* SOURCE DATA *

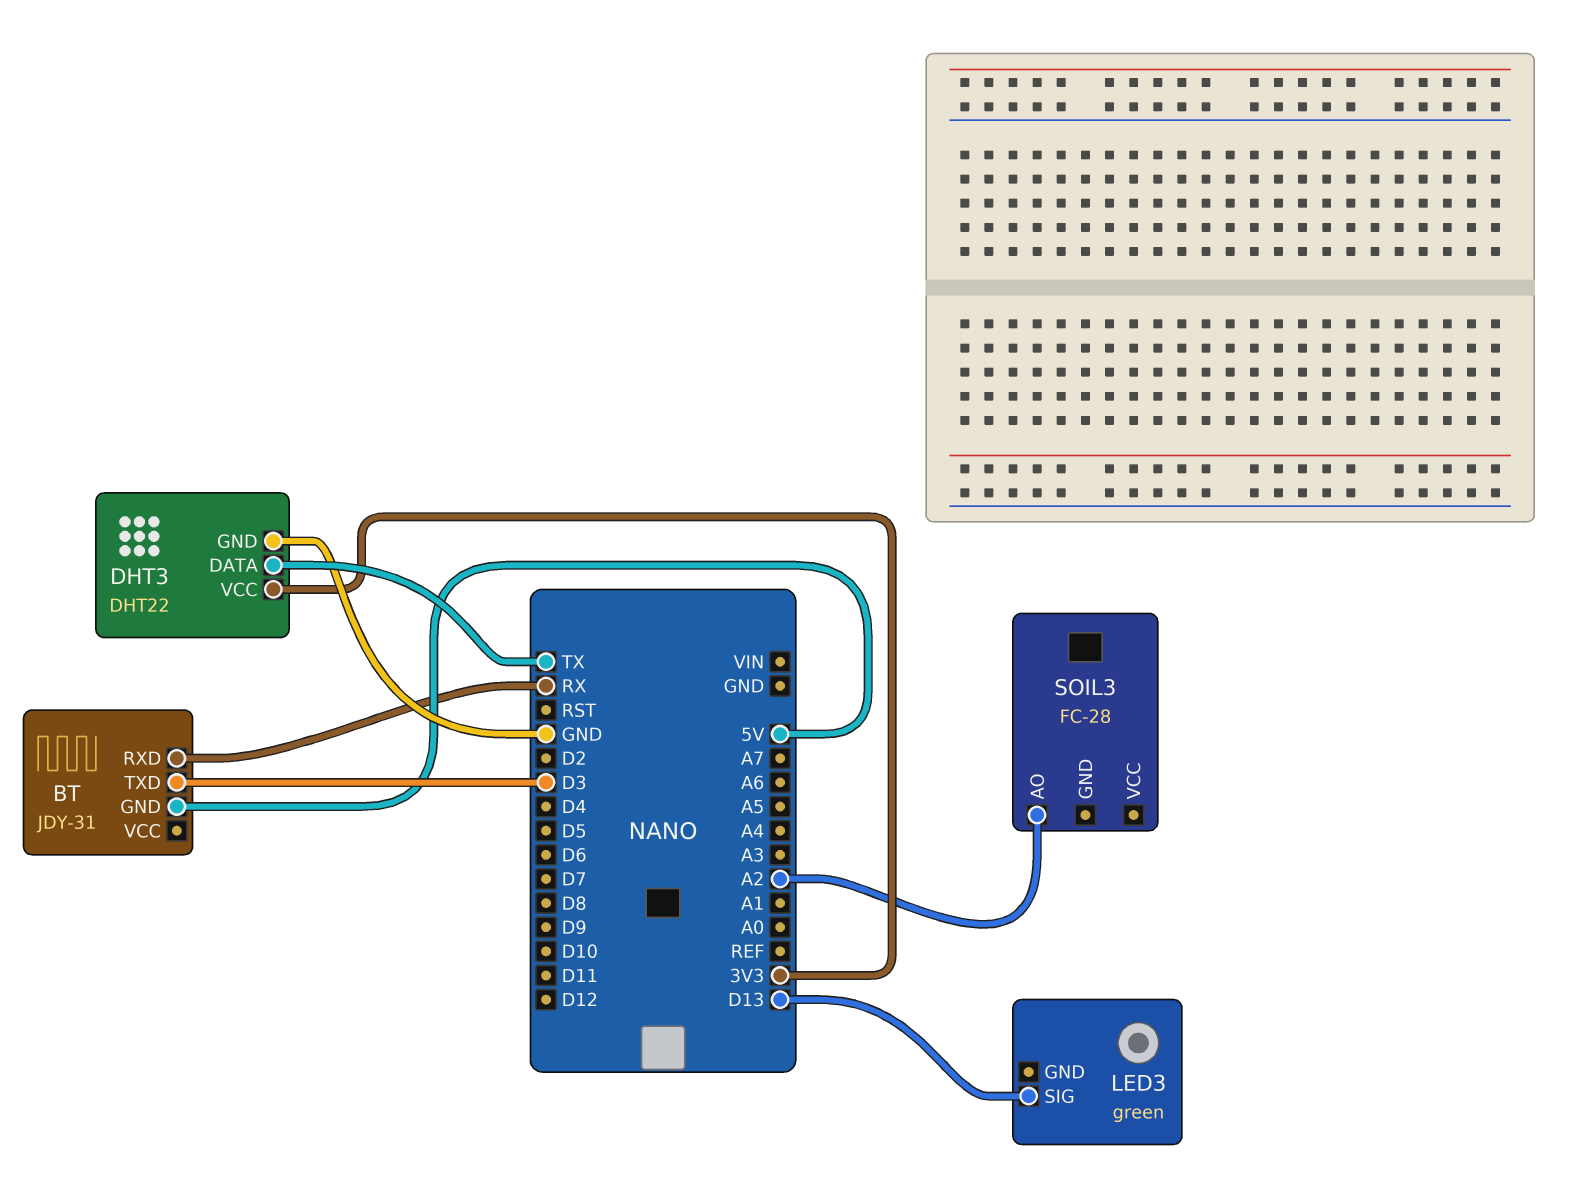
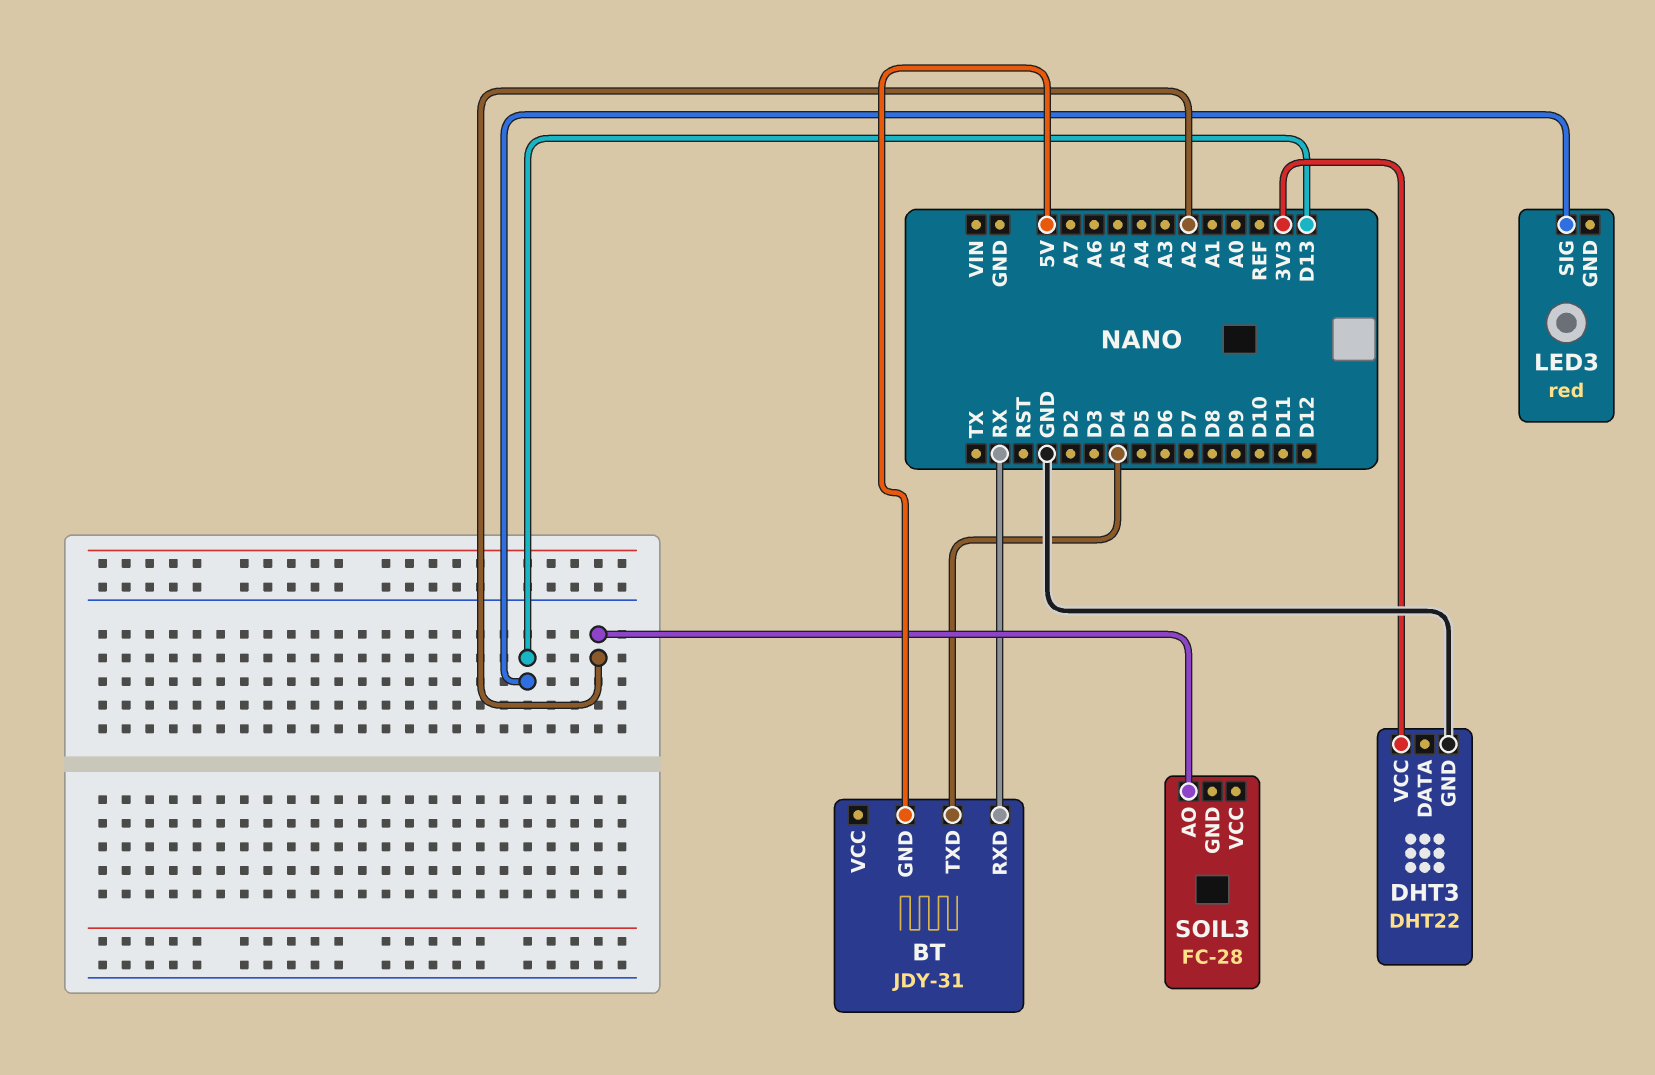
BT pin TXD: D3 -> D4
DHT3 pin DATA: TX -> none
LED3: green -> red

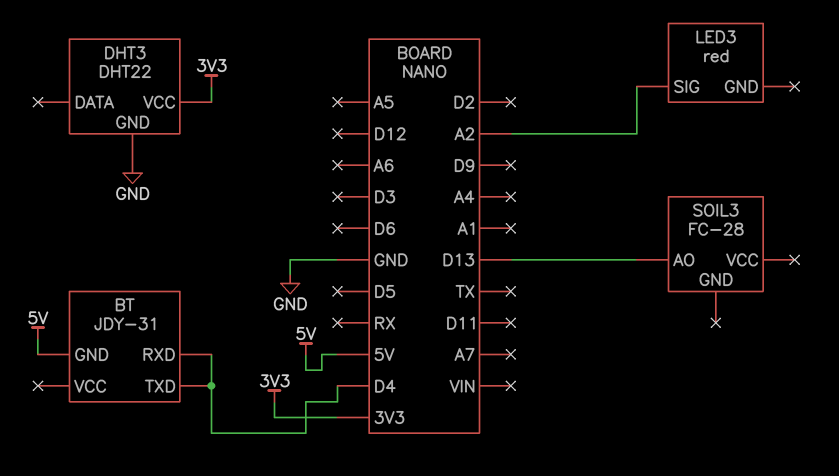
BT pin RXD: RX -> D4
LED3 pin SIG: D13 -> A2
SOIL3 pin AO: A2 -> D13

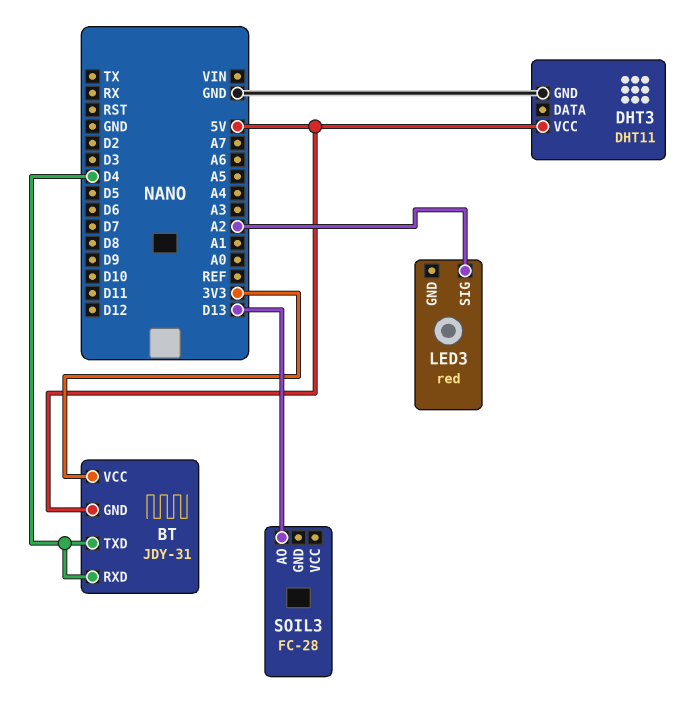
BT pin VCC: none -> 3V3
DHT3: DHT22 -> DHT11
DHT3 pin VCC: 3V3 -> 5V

* WHAT NEEDS TO BE DONE *
The line with "DHT3 pin DATA: TX -> none" and each line after it, through the final line of the data, are to be duplicated exactly, with pictures left out and nothing more included.

* TASK RESULT *
DHT3 pin DATA: TX -> none
LED3: green -> red

BT pin RXD: RX -> D4
LED3 pin SIG: D13 -> A2
SOIL3 pin AO: A2 -> D13

BT pin VCC: none -> 3V3
DHT3: DHT22 -> DHT11
DHT3 pin VCC: 3V3 -> 5V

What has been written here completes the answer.